### Records supplied:

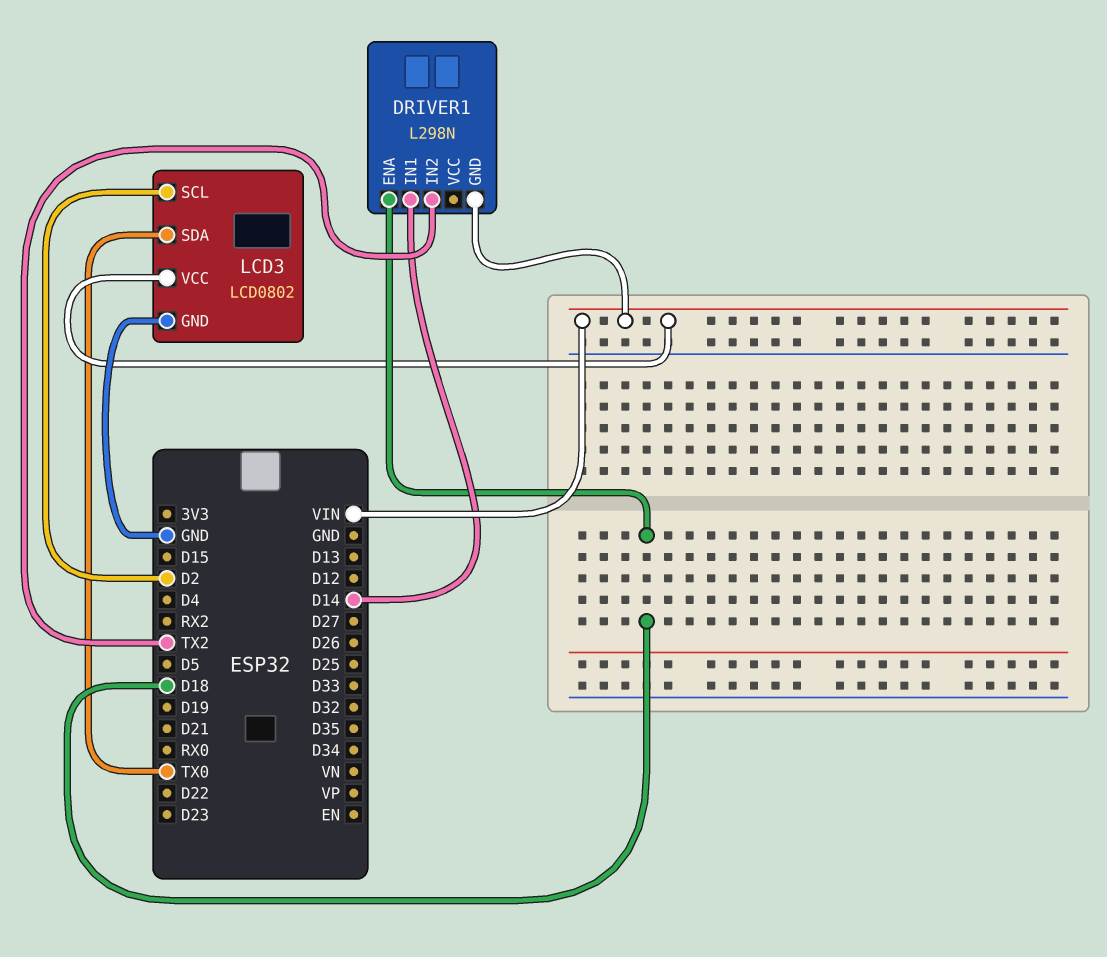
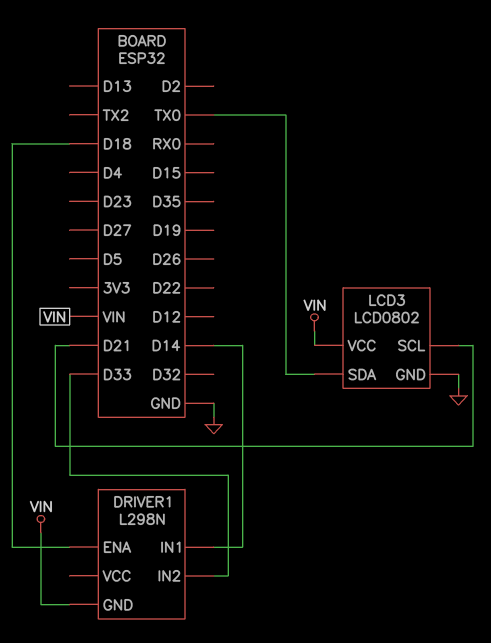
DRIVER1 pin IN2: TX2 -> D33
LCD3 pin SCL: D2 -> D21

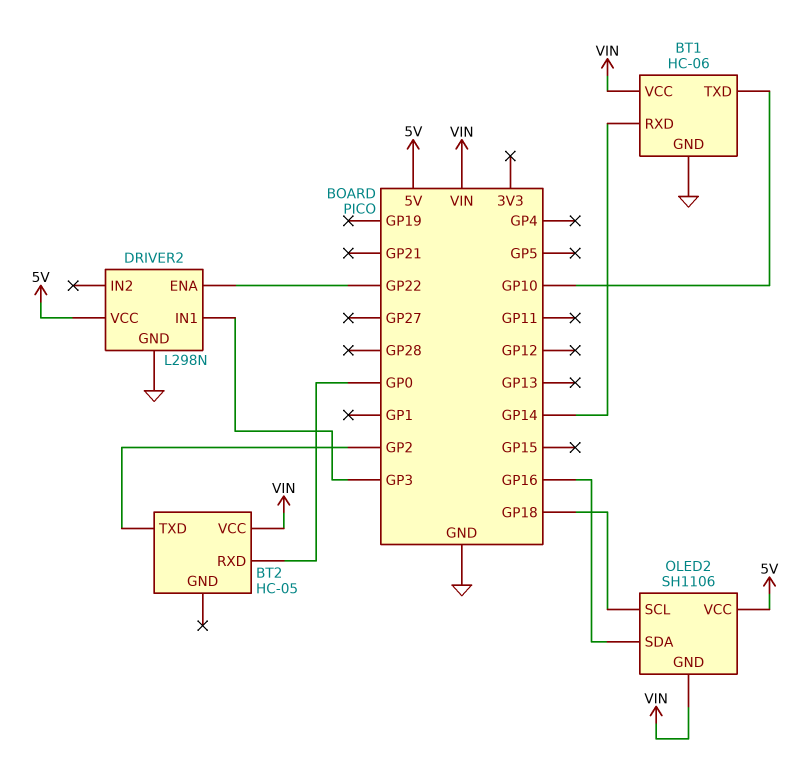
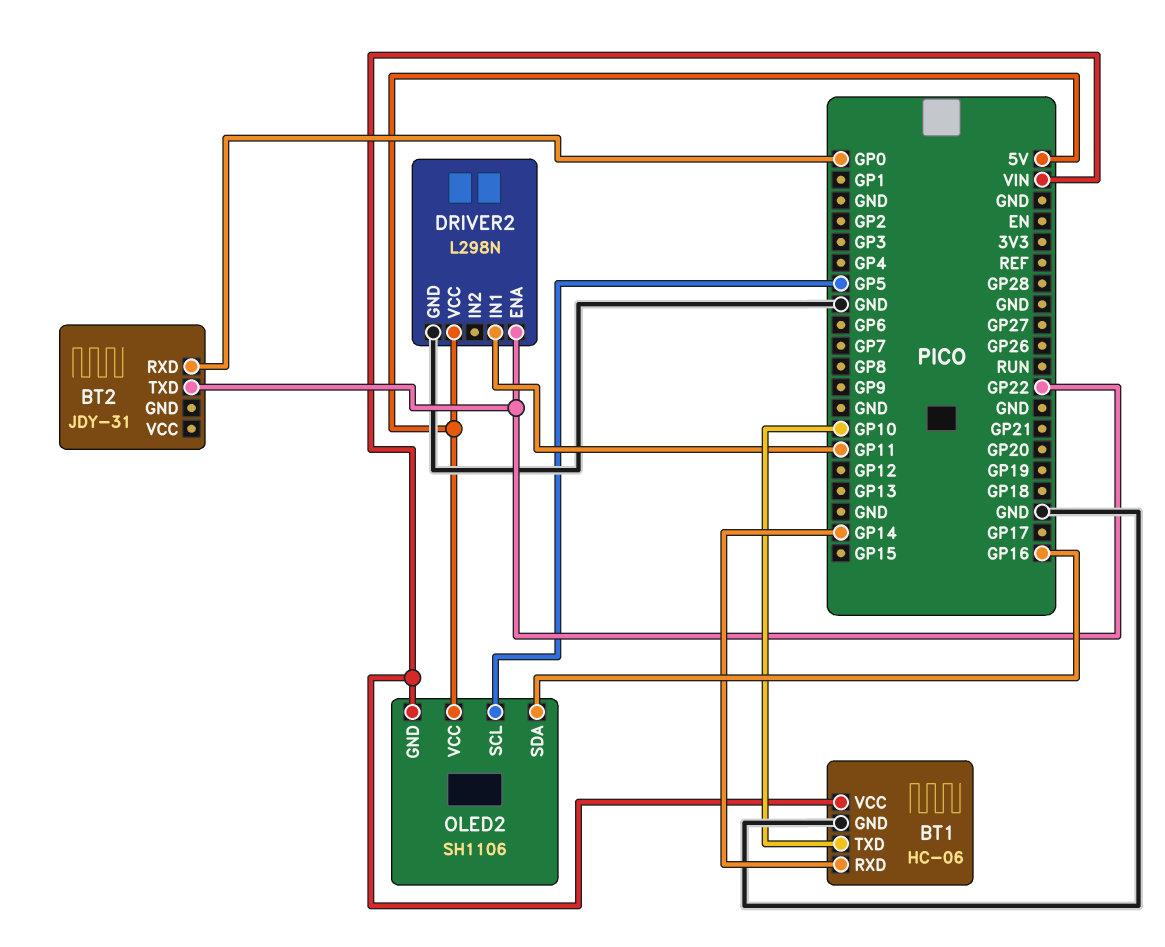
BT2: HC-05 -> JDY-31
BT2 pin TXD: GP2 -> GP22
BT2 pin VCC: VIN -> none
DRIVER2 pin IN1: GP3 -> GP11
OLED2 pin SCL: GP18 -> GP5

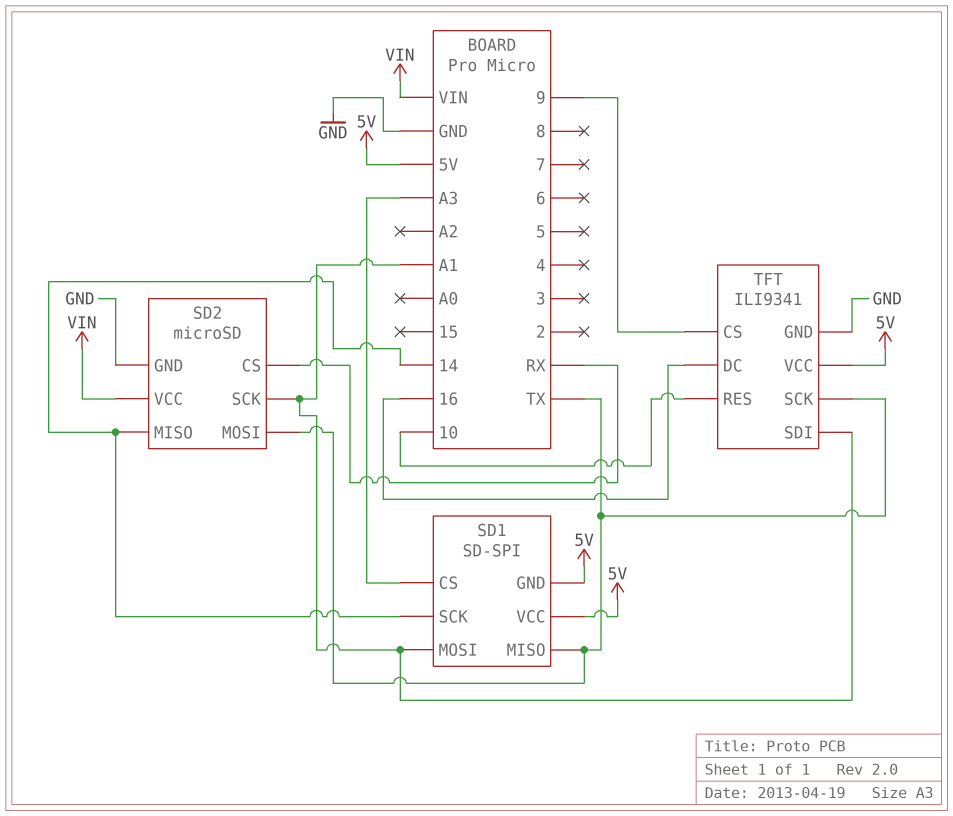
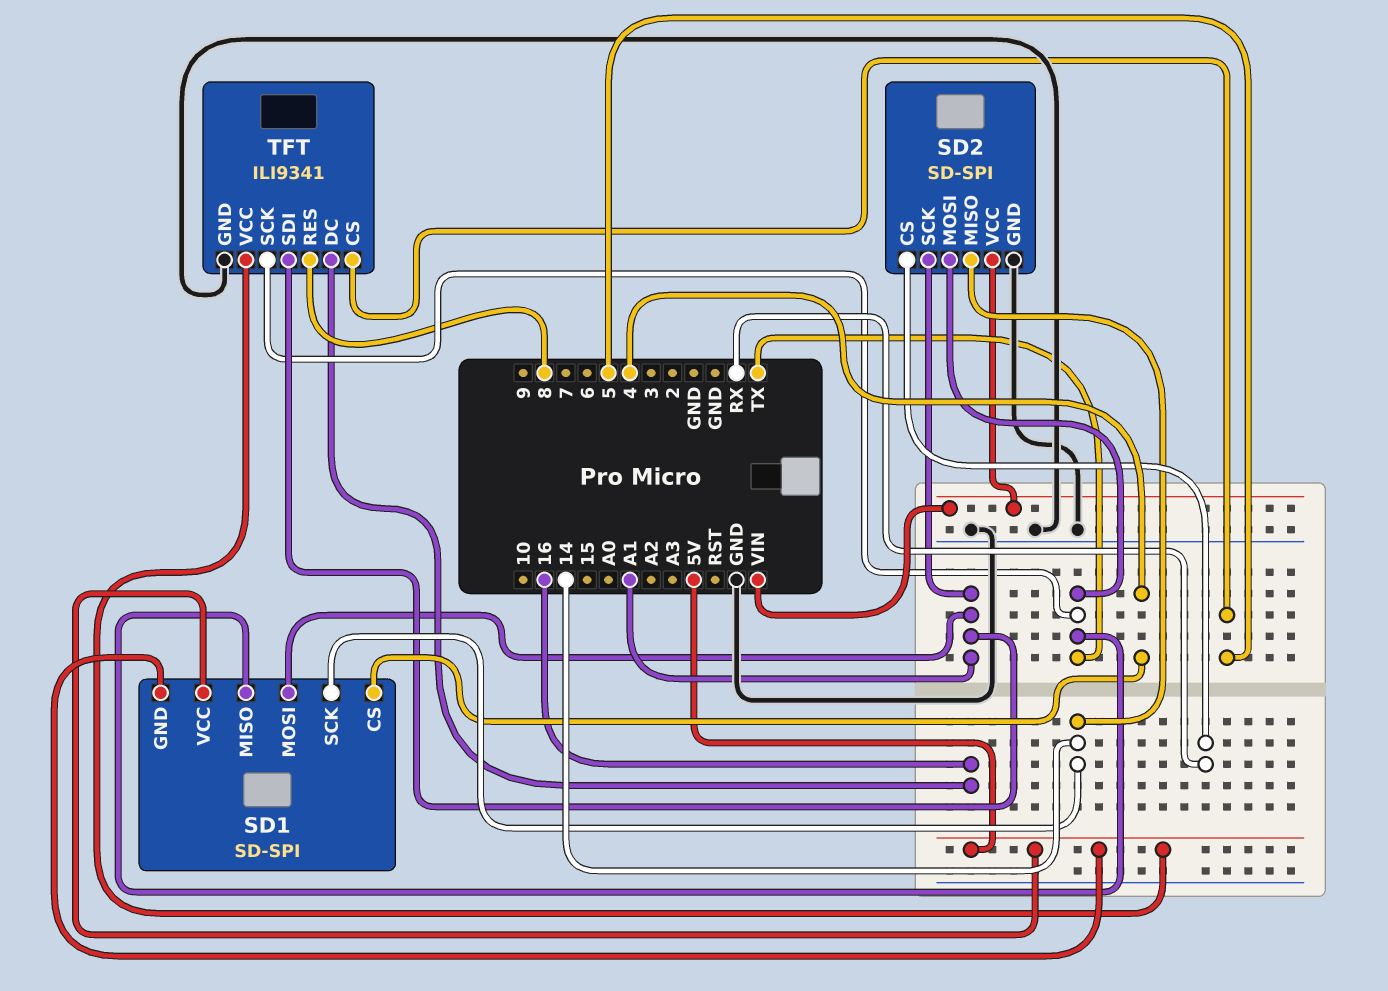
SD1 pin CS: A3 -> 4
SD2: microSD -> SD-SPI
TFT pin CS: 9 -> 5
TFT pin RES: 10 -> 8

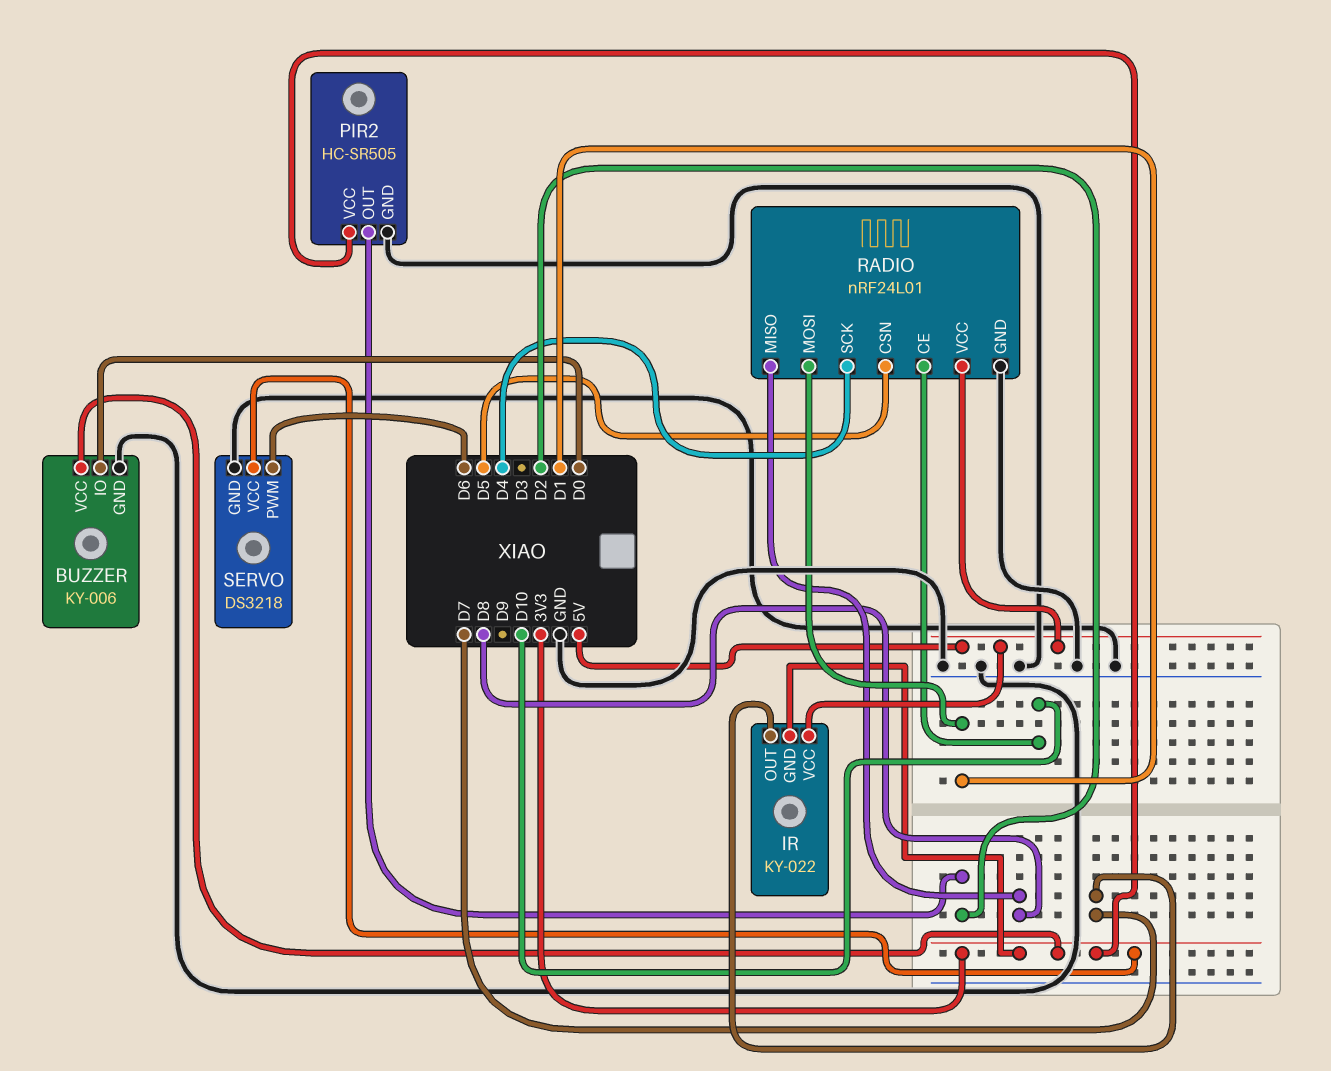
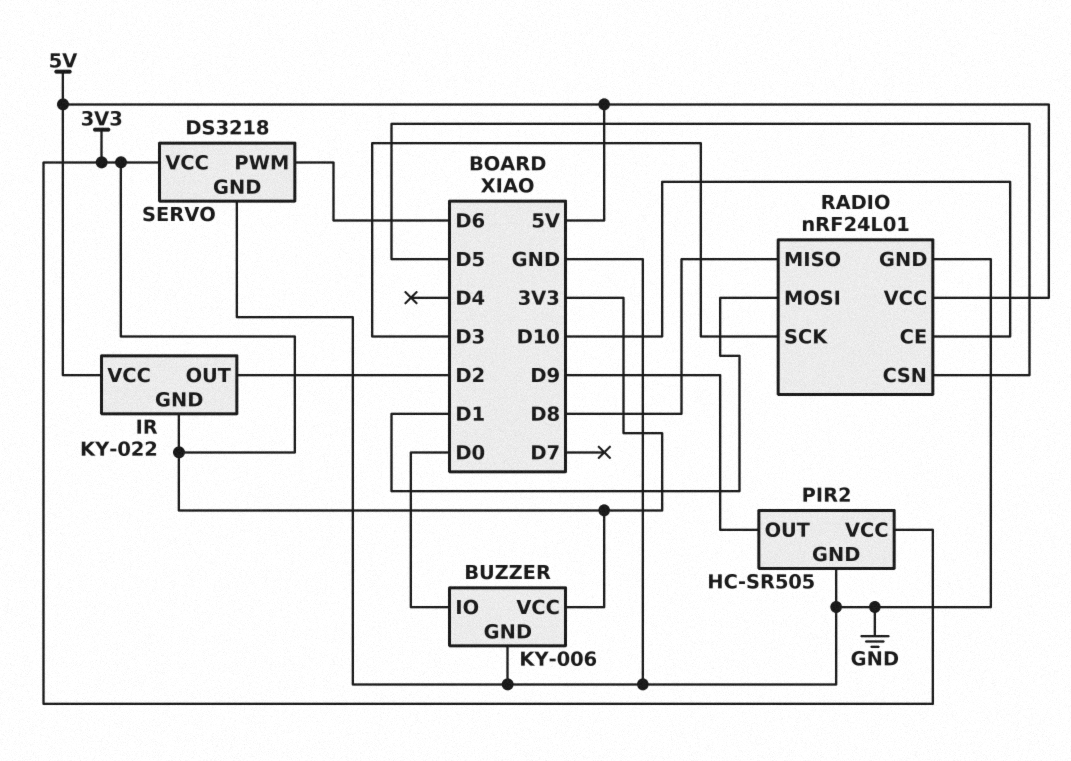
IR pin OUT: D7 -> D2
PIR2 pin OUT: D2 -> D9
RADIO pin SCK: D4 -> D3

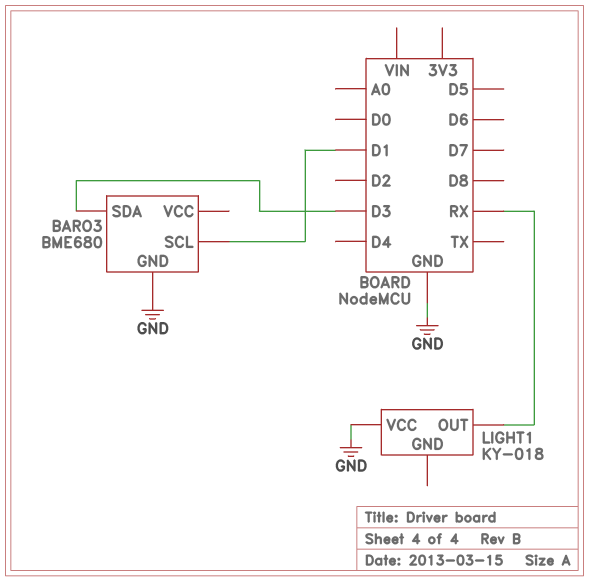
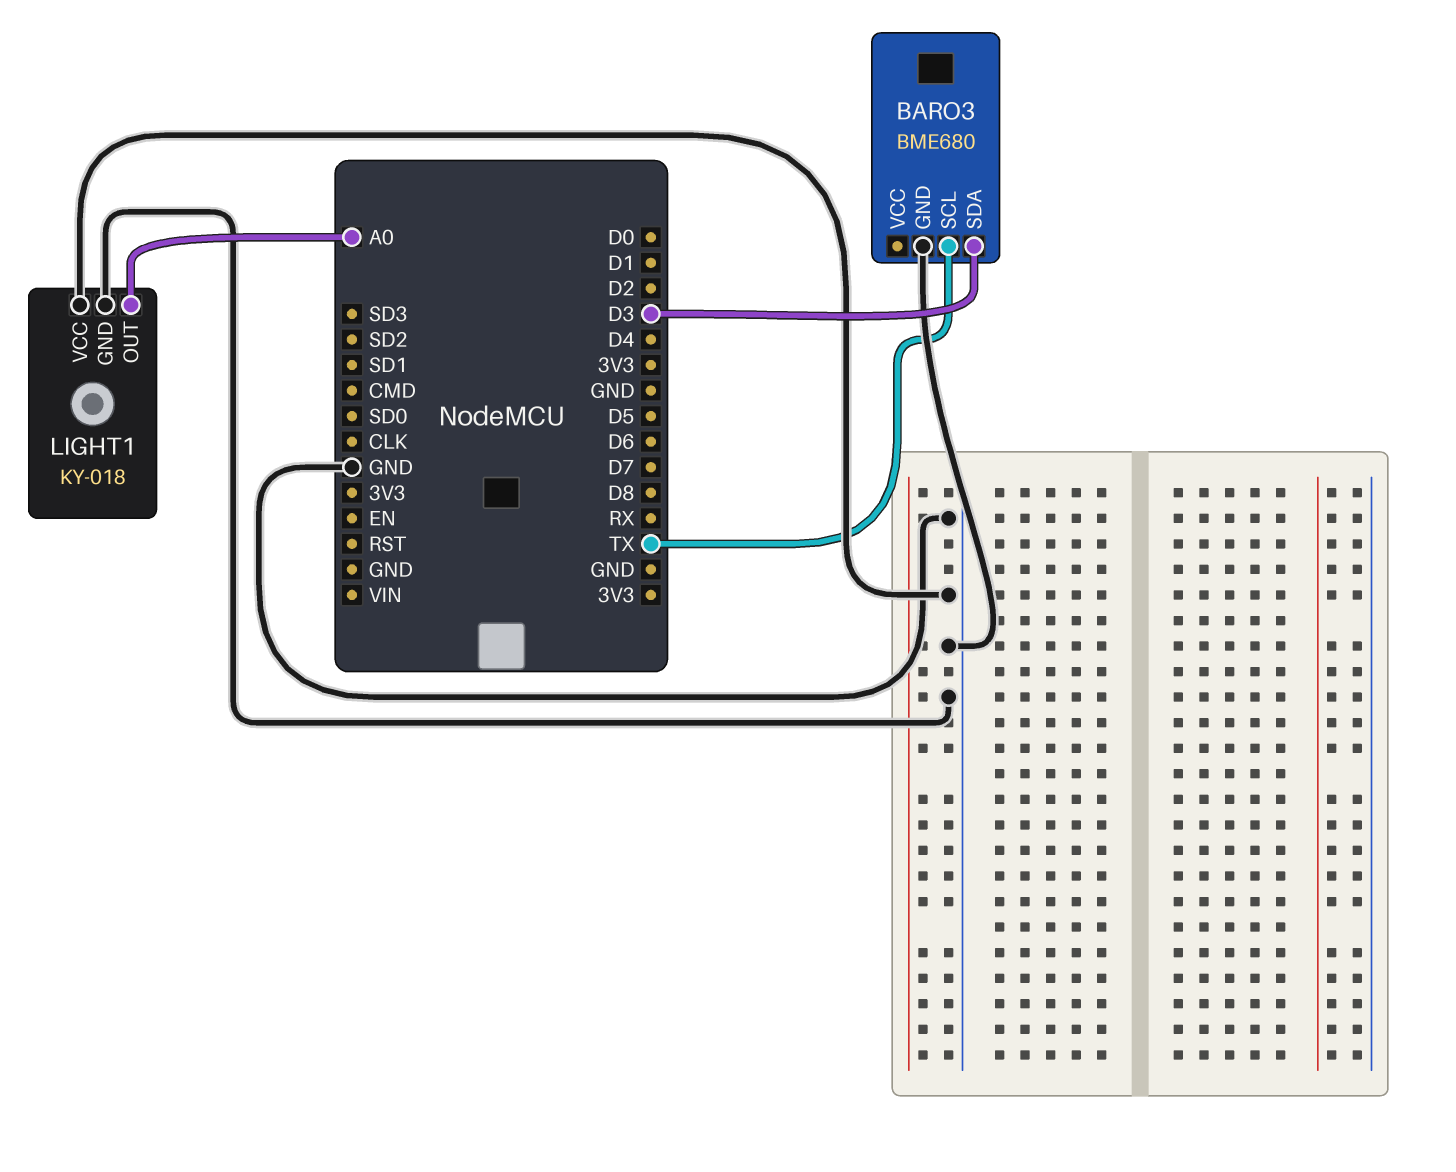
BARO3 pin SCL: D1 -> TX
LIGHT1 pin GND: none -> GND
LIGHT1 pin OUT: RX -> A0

### How to complete this task:
Exactly one number is the answer: how many lines in the data include the word "none".

### Task output:
2